## Stored data entries
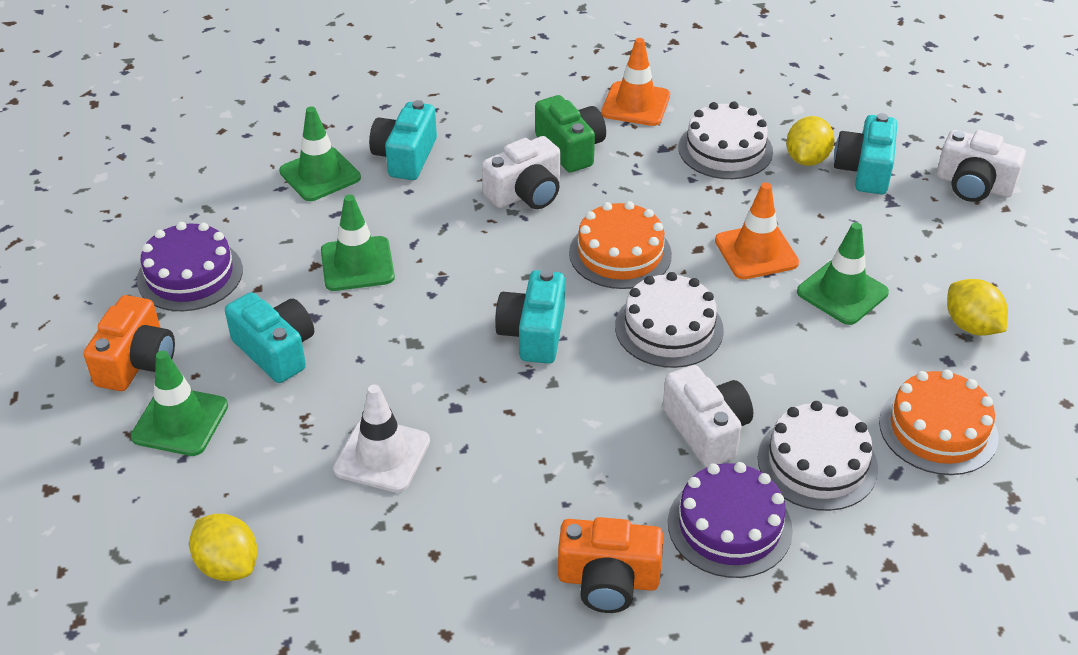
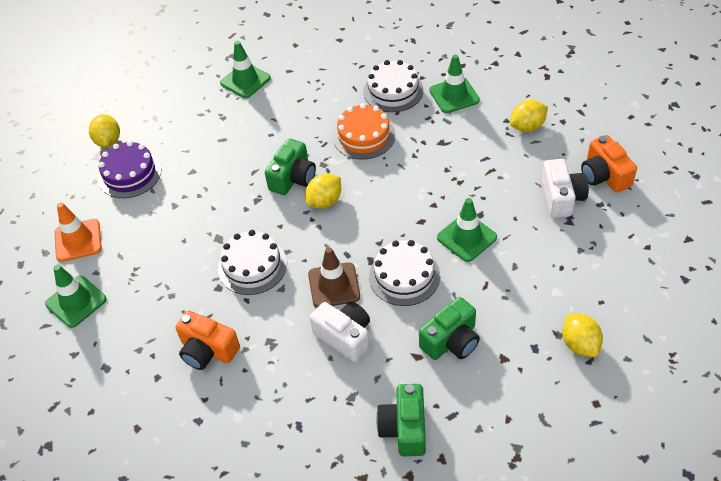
brown traffic cone: 0 -> 1
green camera: 1 -> 3
orange cake: 2 -> 1
orange traffic cone: 2 -> 1
purple cake: 2 -> 1
turquoise camera: 4 -> 0
white camera: 3 -> 2
white traffic cone: 1 -> 0
yellow lemon: 3 -> 4

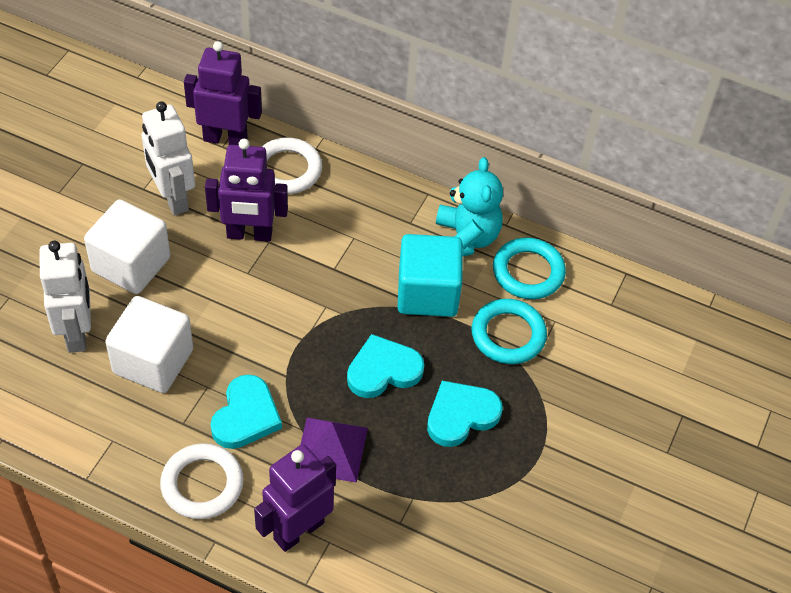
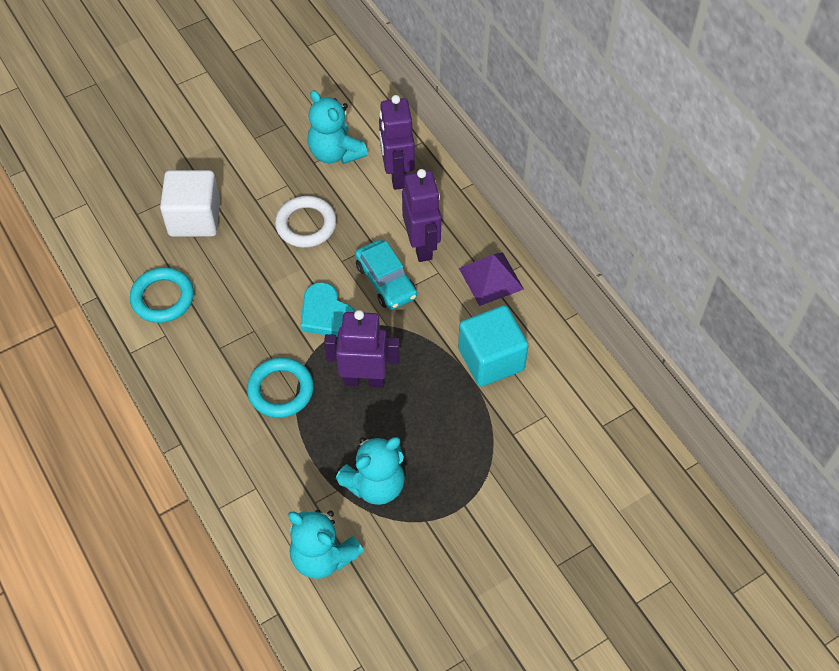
turquoise car: 0 -> 1
turquoise heart: 3 -> 1
turquoise teddy bear: 1 -> 3
white cube: 2 -> 1
white ring: 2 -> 1
white robot: 2 -> 0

## What to produce
Report the number of lines in these entries that hold the word "turquoise". Add nothing else.

## Solved problem
4